[Records from a collection]
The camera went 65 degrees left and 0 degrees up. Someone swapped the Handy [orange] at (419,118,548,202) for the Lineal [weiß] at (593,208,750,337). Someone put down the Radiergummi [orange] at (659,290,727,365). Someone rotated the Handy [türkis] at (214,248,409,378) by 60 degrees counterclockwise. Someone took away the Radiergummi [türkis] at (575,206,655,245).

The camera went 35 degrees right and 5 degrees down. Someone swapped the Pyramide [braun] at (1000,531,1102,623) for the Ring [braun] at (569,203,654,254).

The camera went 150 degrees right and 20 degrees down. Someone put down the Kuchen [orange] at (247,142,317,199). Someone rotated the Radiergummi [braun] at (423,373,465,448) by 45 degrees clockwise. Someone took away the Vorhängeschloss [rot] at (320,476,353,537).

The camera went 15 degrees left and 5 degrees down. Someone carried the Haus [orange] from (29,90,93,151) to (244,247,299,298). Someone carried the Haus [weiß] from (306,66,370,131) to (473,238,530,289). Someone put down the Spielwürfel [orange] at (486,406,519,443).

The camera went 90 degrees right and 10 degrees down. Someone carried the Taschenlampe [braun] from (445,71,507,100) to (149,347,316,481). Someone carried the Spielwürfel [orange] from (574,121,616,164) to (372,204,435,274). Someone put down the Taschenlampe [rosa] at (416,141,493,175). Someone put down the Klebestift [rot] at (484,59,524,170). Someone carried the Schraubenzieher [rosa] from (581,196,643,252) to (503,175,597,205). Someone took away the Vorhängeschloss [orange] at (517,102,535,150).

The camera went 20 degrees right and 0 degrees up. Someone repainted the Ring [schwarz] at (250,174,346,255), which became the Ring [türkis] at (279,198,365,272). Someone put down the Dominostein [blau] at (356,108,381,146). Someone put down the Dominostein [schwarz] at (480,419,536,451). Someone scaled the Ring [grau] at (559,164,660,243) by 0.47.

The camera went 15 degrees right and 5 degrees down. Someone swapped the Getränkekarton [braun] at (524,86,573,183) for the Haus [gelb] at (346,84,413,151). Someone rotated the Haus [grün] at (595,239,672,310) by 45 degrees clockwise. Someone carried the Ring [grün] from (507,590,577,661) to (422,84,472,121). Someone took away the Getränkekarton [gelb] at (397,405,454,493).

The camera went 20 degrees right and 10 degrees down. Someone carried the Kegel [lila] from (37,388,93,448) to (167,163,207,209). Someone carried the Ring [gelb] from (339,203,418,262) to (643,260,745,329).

- **PROBLEM REQUIREMENTS**
The answer must be the data above, repeated exactly as it stands.

- **ANSWER SPACE**
The camera went 65 degrees left and 0 degrees up. Someone swapped the Handy [orange] at (419,118,548,202) for the Lineal [weiß] at (593,208,750,337). Someone put down the Radiergummi [orange] at (659,290,727,365). Someone rotated the Handy [türkis] at (214,248,409,378) by 60 degrees counterclockwise. Someone took away the Radiergummi [türkis] at (575,206,655,245).

The camera went 35 degrees right and 5 degrees down. Someone swapped the Pyramide [braun] at (1000,531,1102,623) for the Ring [braun] at (569,203,654,254).

The camera went 150 degrees right and 20 degrees down. Someone put down the Kuchen [orange] at (247,142,317,199). Someone rotated the Radiergummi [braun] at (423,373,465,448) by 45 degrees clockwise. Someone took away the Vorhängeschloss [rot] at (320,476,353,537).

The camera went 15 degrees left and 5 degrees down. Someone carried the Haus [orange] from (29,90,93,151) to (244,247,299,298). Someone carried the Haus [weiß] from (306,66,370,131) to (473,238,530,289). Someone put down the Spielwürfel [orange] at (486,406,519,443).

The camera went 90 degrees right and 10 degrees down. Someone carried the Taschenlampe [braun] from (445,71,507,100) to (149,347,316,481). Someone carried the Spielwürfel [orange] from (574,121,616,164) to (372,204,435,274). Someone put down the Taschenlampe [rosa] at (416,141,493,175). Someone put down the Klebestift [rot] at (484,59,524,170). Someone carried the Schraubenzieher [rosa] from (581,196,643,252) to (503,175,597,205). Someone took away the Vorhängeschloss [orange] at (517,102,535,150).

The camera went 20 degrees right and 0 degrees up. Someone repainted the Ring [schwarz] at (250,174,346,255), which became the Ring [türkis] at (279,198,365,272). Someone put down the Dominostein [blau] at (356,108,381,146). Someone put down the Dominostein [schwarz] at (480,419,536,451). Someone scaled the Ring [grau] at (559,164,660,243) by 0.47.

The camera went 15 degrees right and 5 degrees down. Someone swapped the Getränkekarton [braun] at (524,86,573,183) for the Haus [gelb] at (346,84,413,151). Someone rotated the Haus [grün] at (595,239,672,310) by 45 degrees clockwise. Someone carried the Ring [grün] from (507,590,577,661) to (422,84,472,121). Someone took away the Getränkekarton [gelb] at (397,405,454,493).

The camera went 20 degrees right and 10 degrees down. Someone carried the Kegel [lila] from (37,388,93,448) to (167,163,207,209). Someone carried the Ring [gelb] from (339,203,418,262) to (643,260,745,329).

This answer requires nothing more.